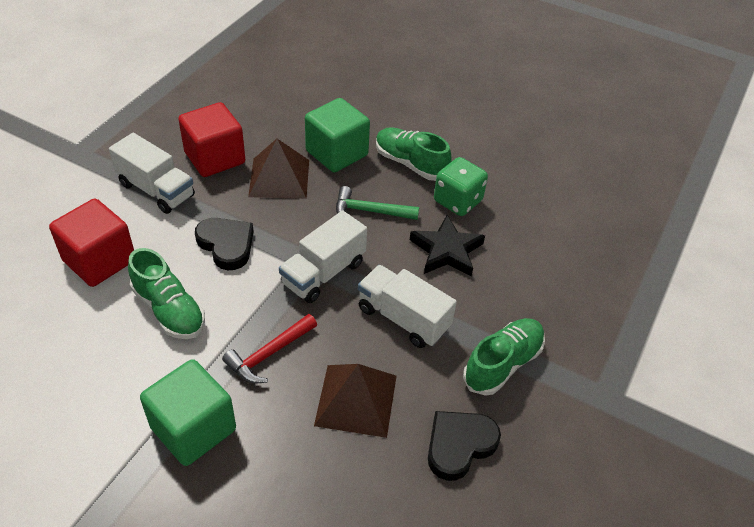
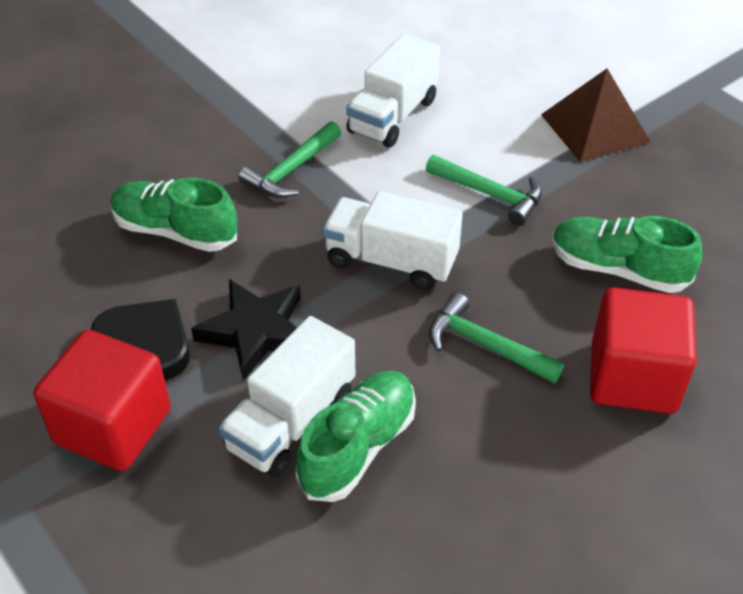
black heart: 2 -> 1
brown pyramid: 2 -> 1
green cube: 2 -> 0
green dice: 1 -> 0
green hammer: 1 -> 3
red hammer: 1 -> 0

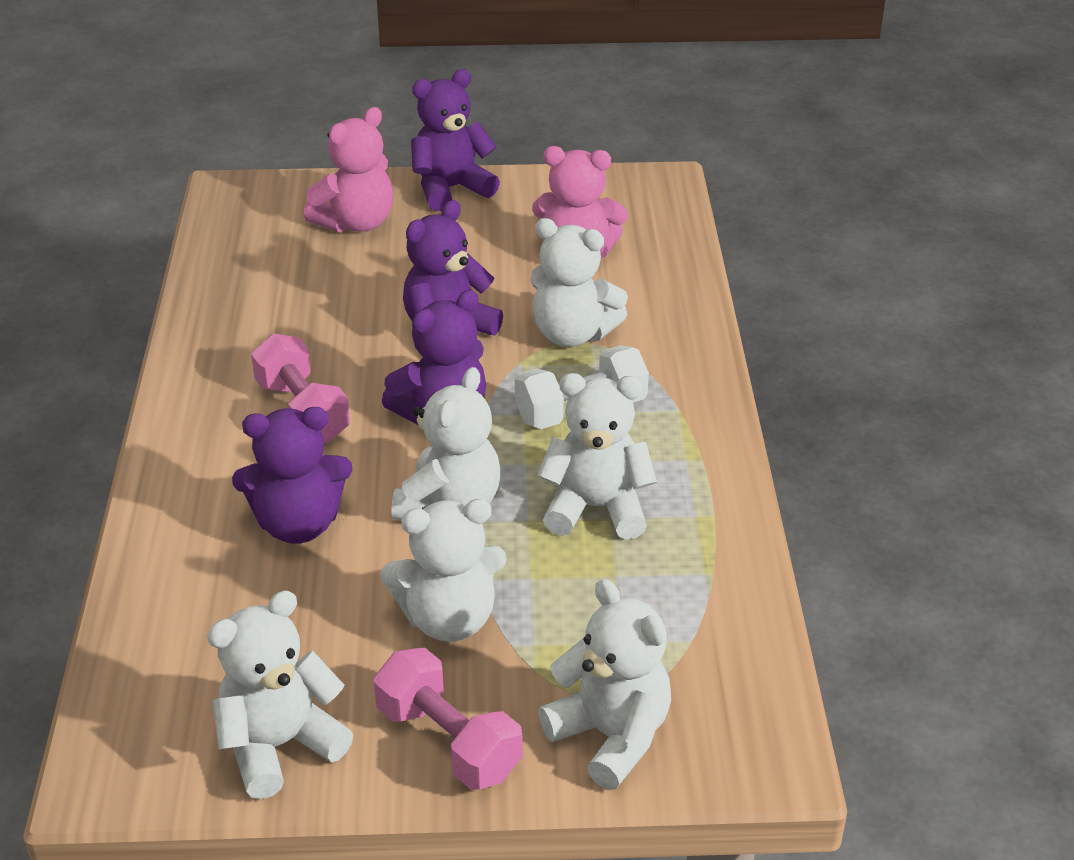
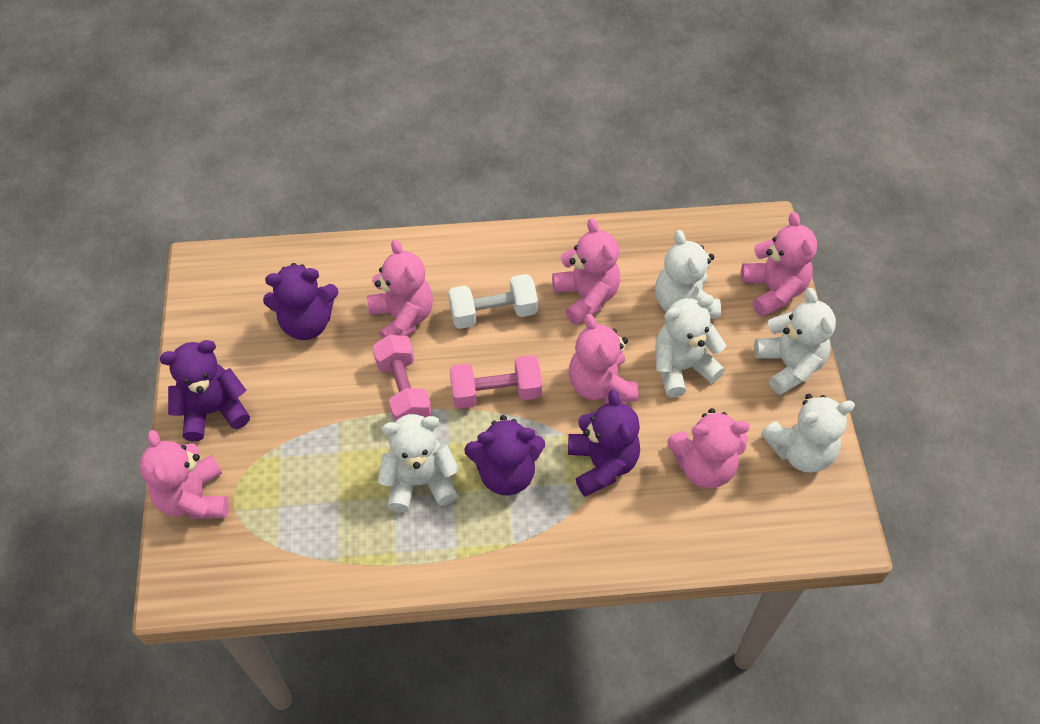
pink teddy bear: 2 -> 6
white teddy bear: 6 -> 5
· · ·
Retype, without any picture, exactly the lines from the one with "brown pyramid: 2 -> 1" through the end of the entries, inclusive.

### RESPONSE
brown pyramid: 2 -> 1
green cube: 2 -> 0
green dice: 1 -> 0
green hammer: 1 -> 3
red hammer: 1 -> 0

pink teddy bear: 2 -> 6
white teddy bear: 6 -> 5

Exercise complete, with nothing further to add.